> [What is being asked]:
Read the records and gather each line that includes "test".

Difference listings
● ● ● ●
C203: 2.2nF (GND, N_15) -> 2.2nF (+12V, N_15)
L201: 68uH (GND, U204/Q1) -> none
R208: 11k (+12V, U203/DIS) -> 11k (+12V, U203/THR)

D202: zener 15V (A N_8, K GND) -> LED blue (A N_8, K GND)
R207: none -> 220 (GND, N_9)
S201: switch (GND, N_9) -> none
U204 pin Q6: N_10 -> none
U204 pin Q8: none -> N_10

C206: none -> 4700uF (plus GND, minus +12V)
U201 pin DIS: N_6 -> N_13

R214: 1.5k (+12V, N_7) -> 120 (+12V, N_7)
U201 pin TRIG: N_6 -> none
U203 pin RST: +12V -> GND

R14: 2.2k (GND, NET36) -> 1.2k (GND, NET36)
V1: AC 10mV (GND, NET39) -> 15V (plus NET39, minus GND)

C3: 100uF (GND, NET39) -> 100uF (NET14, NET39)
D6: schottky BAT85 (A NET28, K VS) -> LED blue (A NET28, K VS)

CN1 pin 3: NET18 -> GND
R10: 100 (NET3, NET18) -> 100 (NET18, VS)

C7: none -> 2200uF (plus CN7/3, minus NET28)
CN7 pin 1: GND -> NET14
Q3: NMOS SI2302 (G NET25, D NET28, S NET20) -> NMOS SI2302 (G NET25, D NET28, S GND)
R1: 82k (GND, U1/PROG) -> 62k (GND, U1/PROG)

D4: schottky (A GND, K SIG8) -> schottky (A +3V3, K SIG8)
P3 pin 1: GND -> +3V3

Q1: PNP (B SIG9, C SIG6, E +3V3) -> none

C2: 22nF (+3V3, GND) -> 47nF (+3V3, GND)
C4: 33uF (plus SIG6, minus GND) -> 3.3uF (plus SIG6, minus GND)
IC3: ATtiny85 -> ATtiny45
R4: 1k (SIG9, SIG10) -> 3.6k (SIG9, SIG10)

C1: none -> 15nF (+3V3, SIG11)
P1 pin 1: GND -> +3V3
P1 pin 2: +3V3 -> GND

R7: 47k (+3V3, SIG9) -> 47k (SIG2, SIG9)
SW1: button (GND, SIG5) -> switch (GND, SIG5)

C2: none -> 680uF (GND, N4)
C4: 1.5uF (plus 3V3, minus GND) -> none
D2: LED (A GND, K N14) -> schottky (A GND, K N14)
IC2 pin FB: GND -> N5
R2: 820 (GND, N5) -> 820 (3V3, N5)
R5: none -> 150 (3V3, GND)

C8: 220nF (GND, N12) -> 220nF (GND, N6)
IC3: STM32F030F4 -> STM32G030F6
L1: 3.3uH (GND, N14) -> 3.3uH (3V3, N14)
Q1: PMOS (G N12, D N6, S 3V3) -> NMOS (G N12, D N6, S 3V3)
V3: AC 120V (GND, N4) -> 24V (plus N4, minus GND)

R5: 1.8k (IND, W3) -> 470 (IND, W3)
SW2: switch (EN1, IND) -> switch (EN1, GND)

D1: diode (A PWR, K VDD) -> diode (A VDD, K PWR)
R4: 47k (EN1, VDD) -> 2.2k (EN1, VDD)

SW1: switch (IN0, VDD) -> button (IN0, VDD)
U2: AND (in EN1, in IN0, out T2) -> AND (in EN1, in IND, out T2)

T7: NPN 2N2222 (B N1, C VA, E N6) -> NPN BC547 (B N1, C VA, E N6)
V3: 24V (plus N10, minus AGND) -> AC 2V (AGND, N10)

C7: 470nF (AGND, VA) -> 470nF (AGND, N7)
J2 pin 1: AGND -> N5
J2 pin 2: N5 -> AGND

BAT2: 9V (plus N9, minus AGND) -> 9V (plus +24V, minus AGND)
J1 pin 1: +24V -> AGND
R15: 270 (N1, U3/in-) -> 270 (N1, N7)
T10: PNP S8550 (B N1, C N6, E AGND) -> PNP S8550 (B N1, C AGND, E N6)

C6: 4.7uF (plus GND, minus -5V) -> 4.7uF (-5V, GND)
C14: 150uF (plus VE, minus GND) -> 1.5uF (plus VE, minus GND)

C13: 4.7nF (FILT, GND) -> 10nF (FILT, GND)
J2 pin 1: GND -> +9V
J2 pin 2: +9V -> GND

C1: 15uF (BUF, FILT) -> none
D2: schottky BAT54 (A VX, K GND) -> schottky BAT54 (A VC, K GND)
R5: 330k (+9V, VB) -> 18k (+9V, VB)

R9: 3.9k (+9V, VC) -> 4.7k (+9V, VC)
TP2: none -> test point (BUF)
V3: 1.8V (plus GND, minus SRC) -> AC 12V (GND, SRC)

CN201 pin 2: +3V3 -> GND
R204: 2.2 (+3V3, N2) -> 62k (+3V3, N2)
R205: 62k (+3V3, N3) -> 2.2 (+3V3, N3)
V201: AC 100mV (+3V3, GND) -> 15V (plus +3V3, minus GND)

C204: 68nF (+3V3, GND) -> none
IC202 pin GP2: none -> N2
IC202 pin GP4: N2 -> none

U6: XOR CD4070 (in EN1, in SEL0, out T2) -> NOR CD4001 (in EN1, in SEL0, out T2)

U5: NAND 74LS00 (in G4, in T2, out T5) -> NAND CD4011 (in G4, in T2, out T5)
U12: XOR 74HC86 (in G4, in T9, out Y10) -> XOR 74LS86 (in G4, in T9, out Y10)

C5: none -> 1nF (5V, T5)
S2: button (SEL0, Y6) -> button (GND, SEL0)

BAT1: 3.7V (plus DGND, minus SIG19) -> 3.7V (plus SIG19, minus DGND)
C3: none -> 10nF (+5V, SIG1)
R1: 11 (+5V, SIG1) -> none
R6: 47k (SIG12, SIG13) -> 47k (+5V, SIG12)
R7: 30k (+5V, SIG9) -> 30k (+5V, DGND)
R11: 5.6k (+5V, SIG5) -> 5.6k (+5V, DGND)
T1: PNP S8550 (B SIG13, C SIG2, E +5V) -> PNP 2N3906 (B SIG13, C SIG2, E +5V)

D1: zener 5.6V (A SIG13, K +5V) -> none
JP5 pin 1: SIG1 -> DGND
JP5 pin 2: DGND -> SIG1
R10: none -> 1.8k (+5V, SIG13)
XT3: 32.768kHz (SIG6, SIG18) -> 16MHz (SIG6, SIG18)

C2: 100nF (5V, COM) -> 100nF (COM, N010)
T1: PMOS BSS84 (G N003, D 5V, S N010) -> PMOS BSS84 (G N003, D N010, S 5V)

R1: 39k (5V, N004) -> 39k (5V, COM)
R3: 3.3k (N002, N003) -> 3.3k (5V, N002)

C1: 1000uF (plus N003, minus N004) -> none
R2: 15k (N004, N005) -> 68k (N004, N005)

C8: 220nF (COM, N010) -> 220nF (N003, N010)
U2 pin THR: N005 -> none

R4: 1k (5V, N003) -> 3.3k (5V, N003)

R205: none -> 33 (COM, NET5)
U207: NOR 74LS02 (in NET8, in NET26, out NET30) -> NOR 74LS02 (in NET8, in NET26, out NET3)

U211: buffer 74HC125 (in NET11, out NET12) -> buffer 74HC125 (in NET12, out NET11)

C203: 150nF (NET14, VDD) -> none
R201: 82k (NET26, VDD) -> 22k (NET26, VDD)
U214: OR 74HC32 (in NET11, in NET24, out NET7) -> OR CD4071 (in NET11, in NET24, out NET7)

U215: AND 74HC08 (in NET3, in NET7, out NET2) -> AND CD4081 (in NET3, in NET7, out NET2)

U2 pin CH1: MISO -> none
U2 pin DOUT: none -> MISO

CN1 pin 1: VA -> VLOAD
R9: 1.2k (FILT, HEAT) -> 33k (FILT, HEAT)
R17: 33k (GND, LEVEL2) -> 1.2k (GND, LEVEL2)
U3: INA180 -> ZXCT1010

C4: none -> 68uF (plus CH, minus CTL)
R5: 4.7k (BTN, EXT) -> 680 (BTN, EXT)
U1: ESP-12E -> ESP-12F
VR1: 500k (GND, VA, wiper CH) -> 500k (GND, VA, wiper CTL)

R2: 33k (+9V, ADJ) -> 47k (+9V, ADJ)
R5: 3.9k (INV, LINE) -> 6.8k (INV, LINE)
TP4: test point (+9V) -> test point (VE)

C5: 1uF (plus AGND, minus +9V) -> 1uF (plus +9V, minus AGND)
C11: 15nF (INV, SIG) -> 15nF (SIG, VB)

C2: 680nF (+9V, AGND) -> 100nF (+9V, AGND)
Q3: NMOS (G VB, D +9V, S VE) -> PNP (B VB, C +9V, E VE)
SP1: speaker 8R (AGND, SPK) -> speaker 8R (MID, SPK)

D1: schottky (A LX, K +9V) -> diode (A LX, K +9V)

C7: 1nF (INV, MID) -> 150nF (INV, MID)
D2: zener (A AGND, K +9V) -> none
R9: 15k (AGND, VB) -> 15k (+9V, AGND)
● ● ● ●
> [Answer space]:
TP2: none -> test point (BUF)
TP4: test point (+9V) -> test point (VE)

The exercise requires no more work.